Exercise →
Pictures should be omitted from your copy. Everything else in the entries below must be restated word for word.

Task input →
■ ■ ■ ■
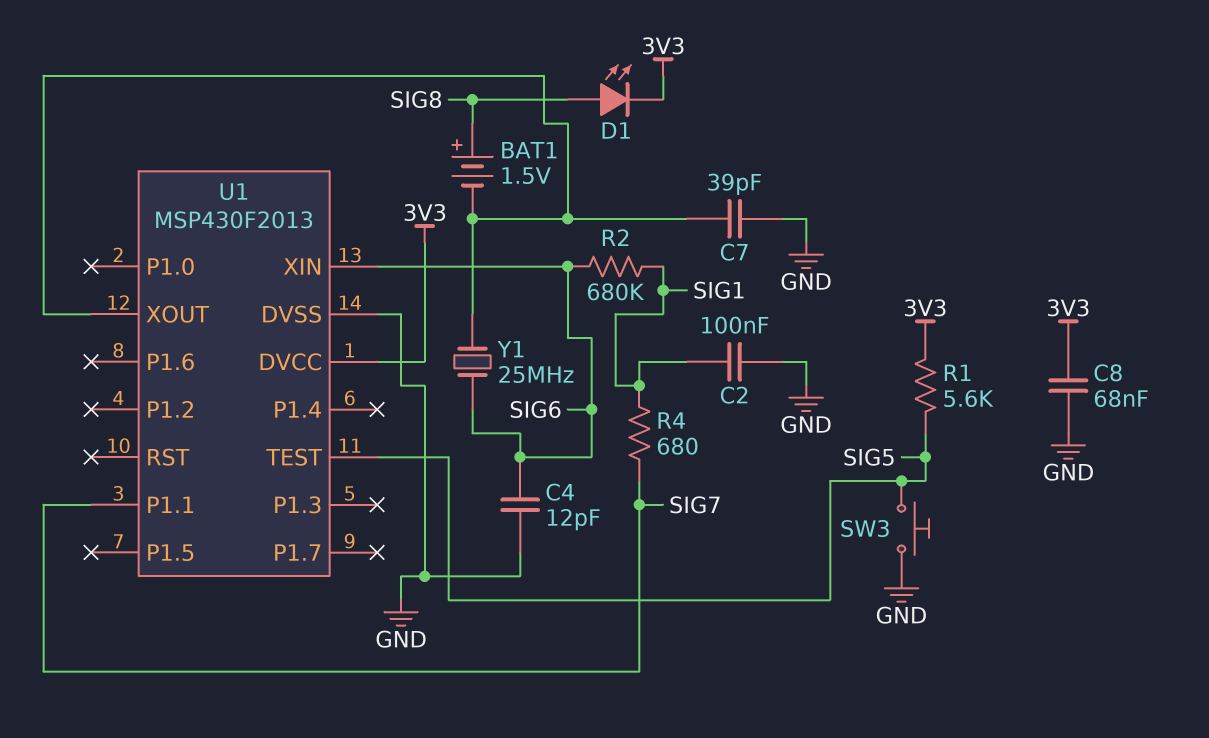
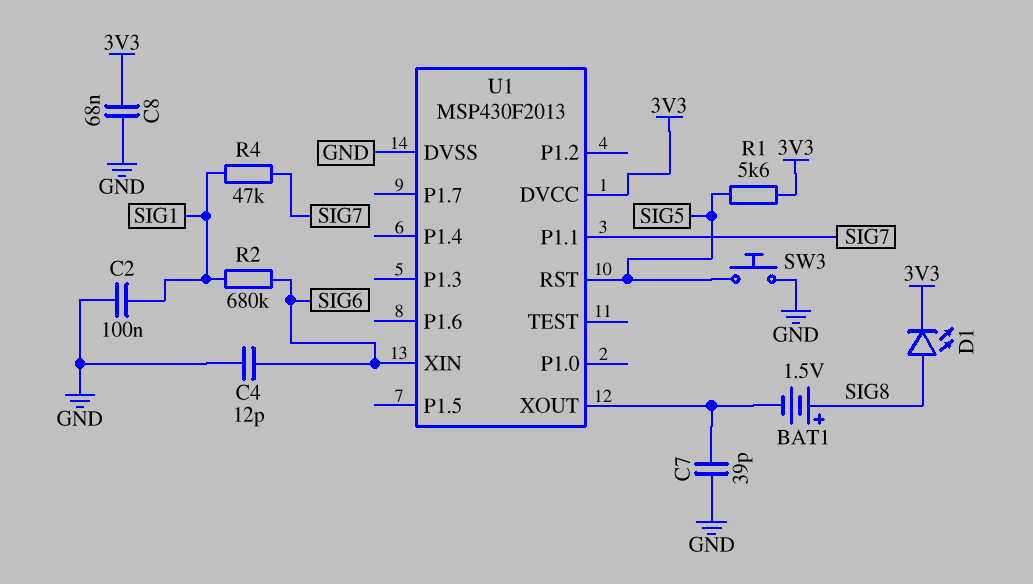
R4: 680 (SIG1, SIG7) -> 47k (SIG1, SIG7)
U1 pin RST: none -> SIG5
U1 pin TEST: SIG5 -> none
Y1: 25MHz (SIG6, U1/XOUT) -> none

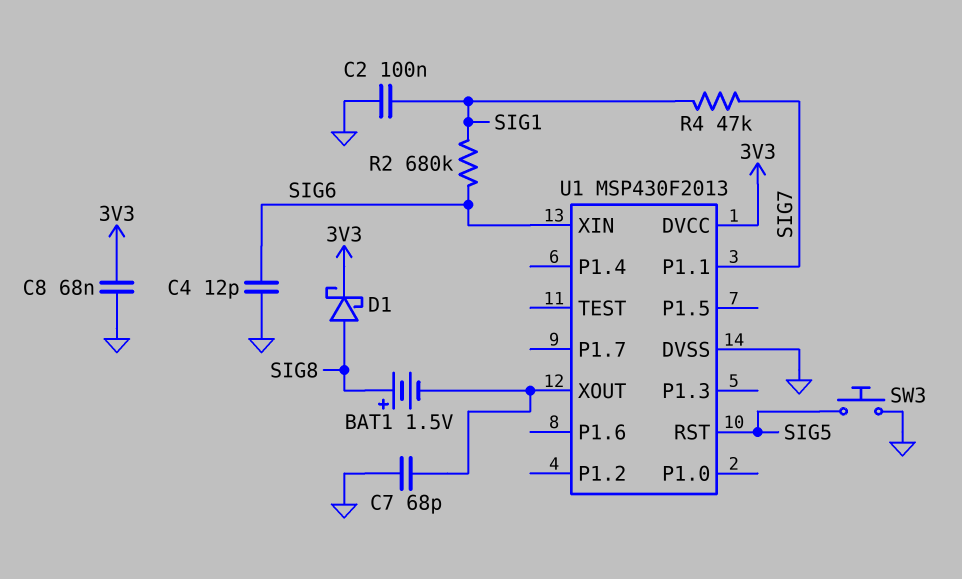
C7: 39pF (GND, U1/XOUT) -> 68pF (GND, U1/XOUT)
D1: LED (A SIG8, K 3V3) -> schottky (A SIG8, K 3V3)
R1: 5.6k (3V3, SIG5) -> none

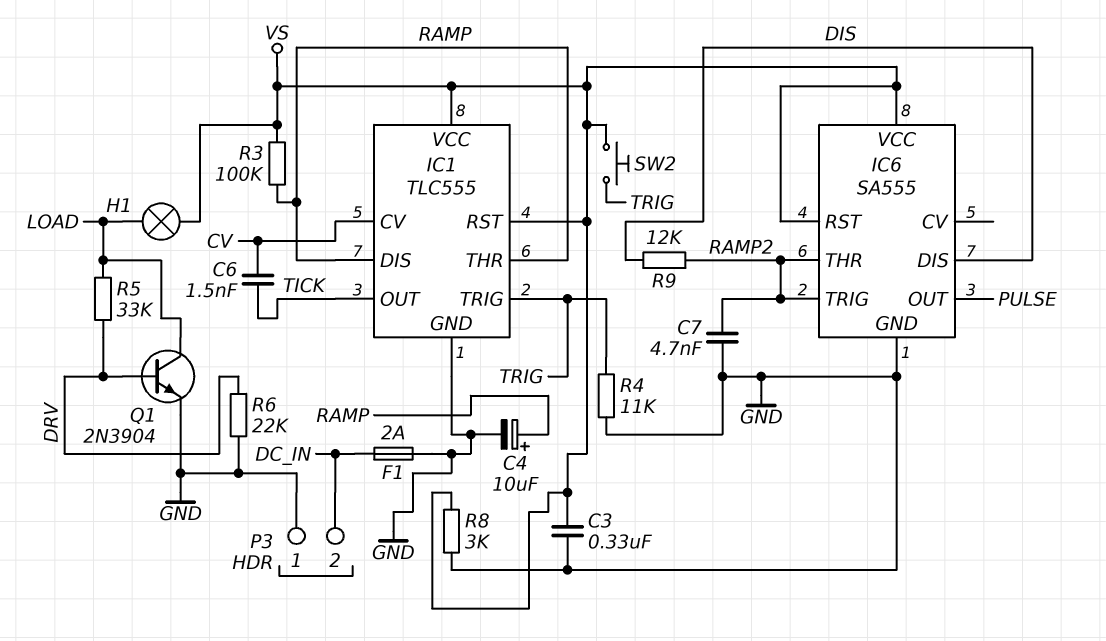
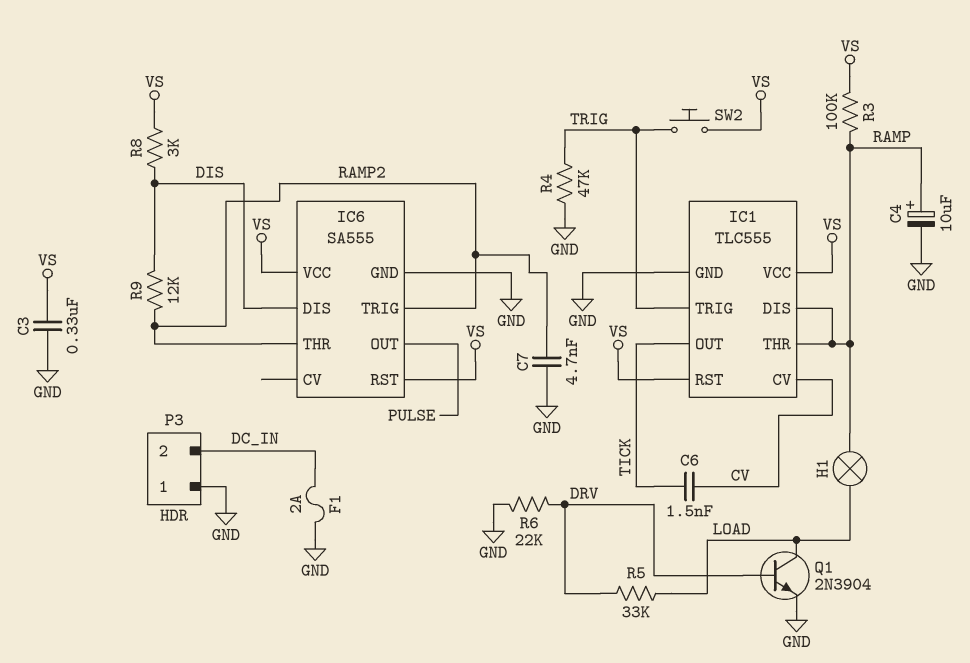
H1: lamp (LOAD, VS) -> lamp (LOAD, RAMP)
R4: 11k (GND, TRIG) -> 47k (GND, TRIG)
R8: 3k (GND, VS) -> 3k (DIS, VS)

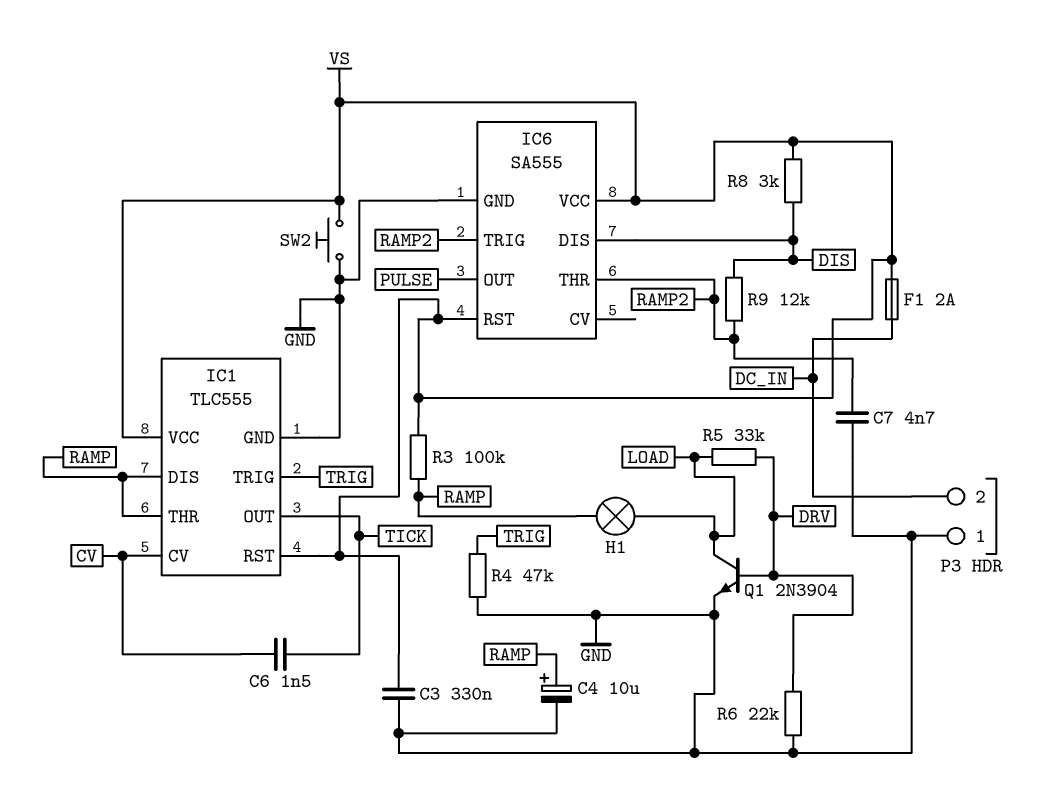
F1: 2A (DC_IN, GND) -> 2A (DC_IN, VS)
SW2: button (TRIG, VS) -> button (GND, VS)

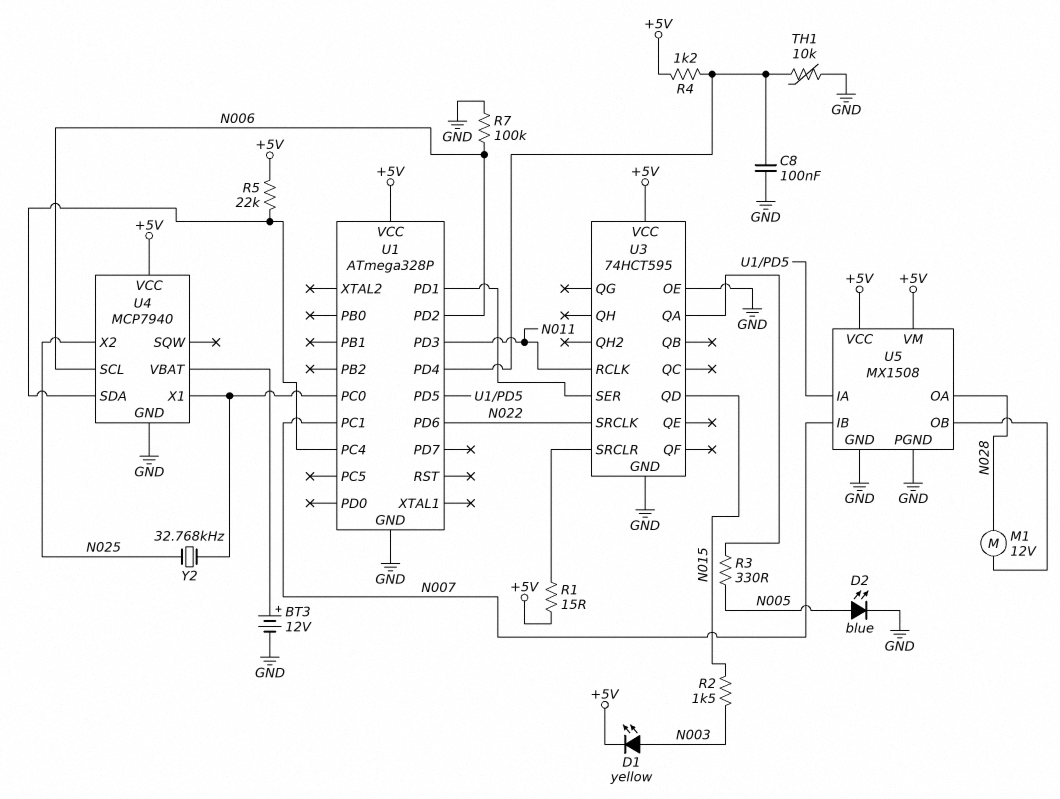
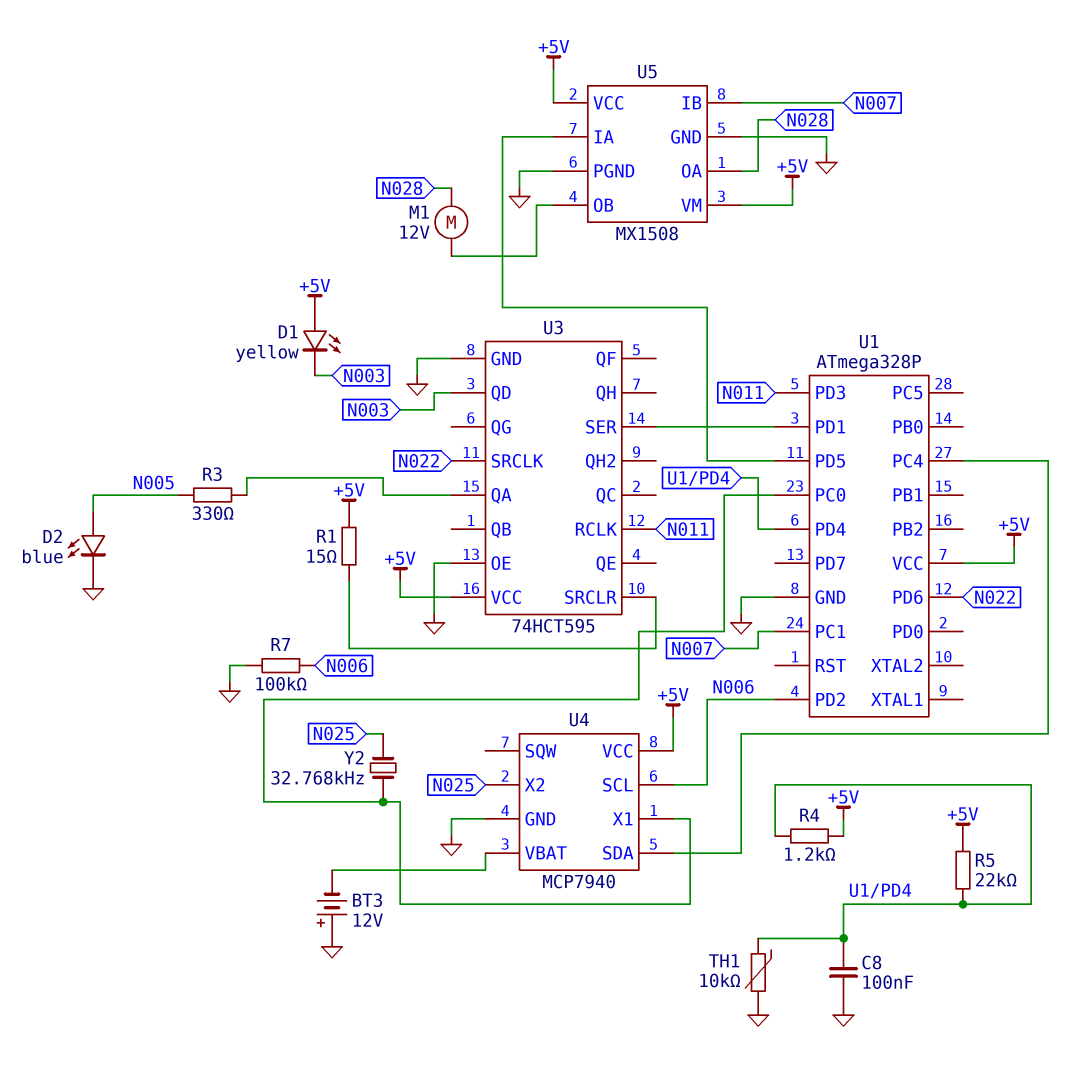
BT3: 12V (plus U4/VBAT, minus GND) -> 12V (plus GND, minus U4/VBAT)
D1: LED yellow (A N003, K +5V) -> LED yellow (A +5V, K N003)
R2: 1.5k (N003, N015) -> none
R5: 22k (+5V, U1/PC4) -> 22k (+5V, U1/PD4)
U3 pin QD: N015 -> N003

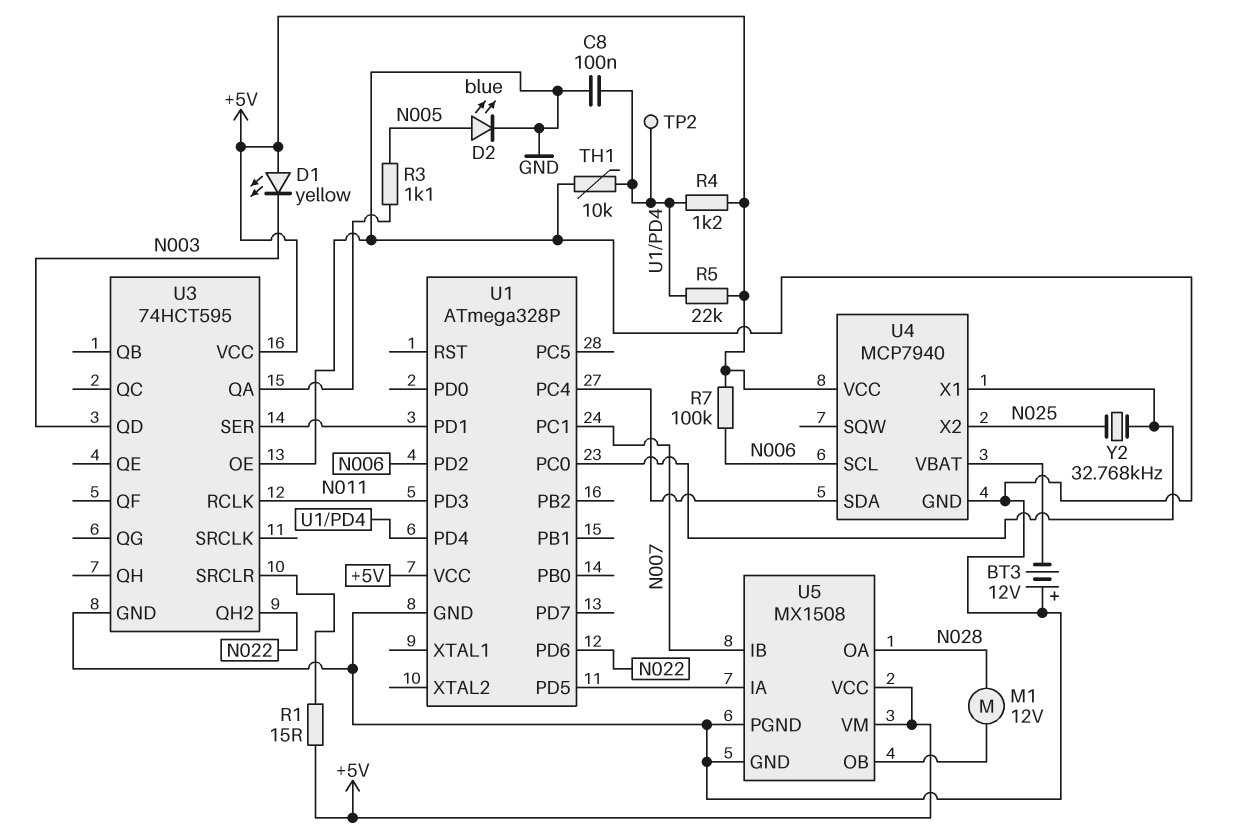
R3: 330 (N005, U3/QA) -> 1.1k (N005, U3/QA)
R7: 100k (GND, N006) -> 100k (+5V, N006)
TP2: none -> test point (U1/PD4)
U3 pin QH2: none -> N022
U3 pin SRCLK: N022 -> none

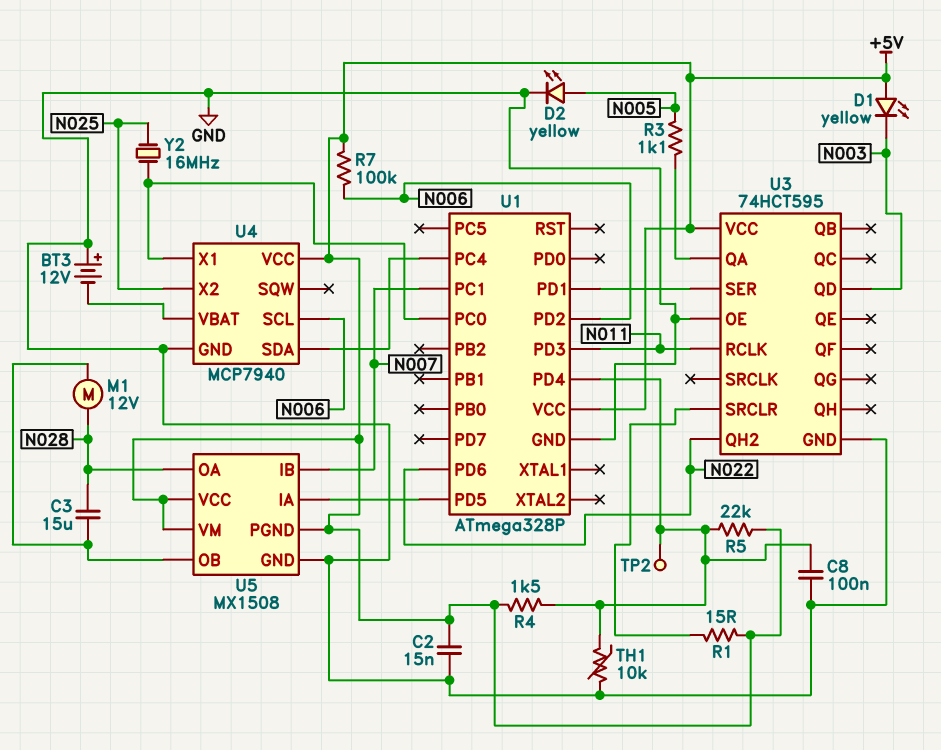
C2: none -> 15nF (+5V, GND)
C3: none -> 15uF (N028, U5/OB)
D2: LED blue (A N005, K GND) -> LED yellow (A N005, K GND)
R4: 1.2k (+5V, U1/PD4) -> 1.5k (+5V, U1/PD4)
U5 pin PGND: GND -> +5V
Y2: 32.768kHz (N025, U1/PC0) -> 16MHz (N025, U1/PC0)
■ ■ ■ ■
Response below →
R4: 680 (SIG1, SIG7) -> 47k (SIG1, SIG7)
U1 pin RST: none -> SIG5
U1 pin TEST: SIG5 -> none
Y1: 25MHz (SIG6, U1/XOUT) -> none

C7: 39pF (GND, U1/XOUT) -> 68pF (GND, U1/XOUT)
D1: LED (A SIG8, K 3V3) -> schottky (A SIG8, K 3V3)
R1: 5.6k (3V3, SIG5) -> none

H1: lamp (LOAD, VS) -> lamp (LOAD, RAMP)
R4: 11k (GND, TRIG) -> 47k (GND, TRIG)
R8: 3k (GND, VS) -> 3k (DIS, VS)

F1: 2A (DC_IN, GND) -> 2A (DC_IN, VS)
SW2: button (TRIG, VS) -> button (GND, VS)

BT3: 12V (plus U4/VBAT, minus GND) -> 12V (plus GND, minus U4/VBAT)
D1: LED yellow (A N003, K +5V) -> LED yellow (A +5V, K N003)
R2: 1.5k (N003, N015) -> none
R5: 22k (+5V, U1/PC4) -> 22k (+5V, U1/PD4)
U3 pin QD: N015 -> N003

R3: 330 (N005, U3/QA) -> 1.1k (N005, U3/QA)
R7: 100k (GND, N006) -> 100k (+5V, N006)
TP2: none -> test point (U1/PD4)
U3 pin QH2: none -> N022
U3 pin SRCLK: N022 -> none

C2: none -> 15nF (+5V, GND)
C3: none -> 15uF (N028, U5/OB)
D2: LED blue (A N005, K GND) -> LED yellow (A N005, K GND)
R4: 1.2k (+5V, U1/PD4) -> 1.5k (+5V, U1/PD4)
U5 pin PGND: GND -> +5V
Y2: 32.768kHz (N025, U1/PC0) -> 16MHz (N025, U1/PC0)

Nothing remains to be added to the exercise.